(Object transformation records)

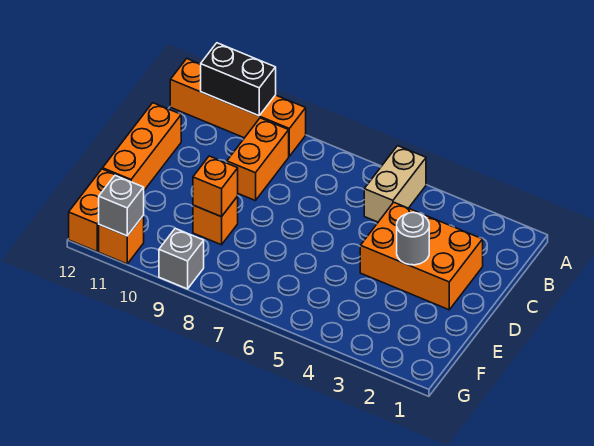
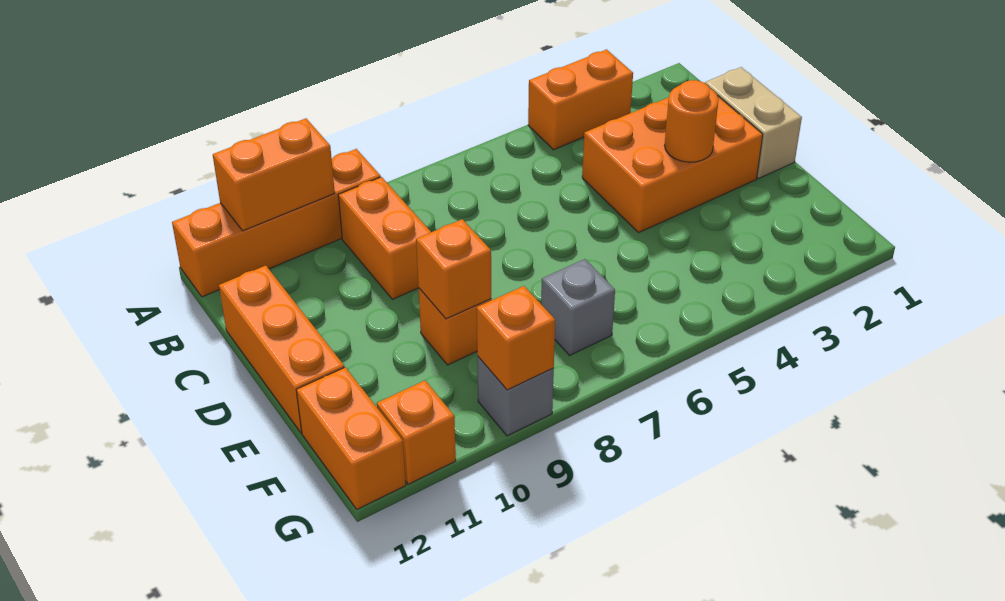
none -> orange brick A3:A4 level 1
tan brick A5:B5 level 1 -> tan brick C1:D1 level 1
black brick A10:A11 level 2 -> orange brick A10:A11 level 2
grey round brick D3 level 2 -> orange round brick D3 level 2
none -> orange brick G9 level 2
grey brick G11 level 2 -> grey brick F7 level 1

_EXERCISE PROMPT_
Lines in the data that hold "grey" must be located and copied.

_EXERCISE SOLUTION_
grey round brick D3 level 2 -> orange round brick D3 level 2
grey brick G11 level 2 -> grey brick F7 level 1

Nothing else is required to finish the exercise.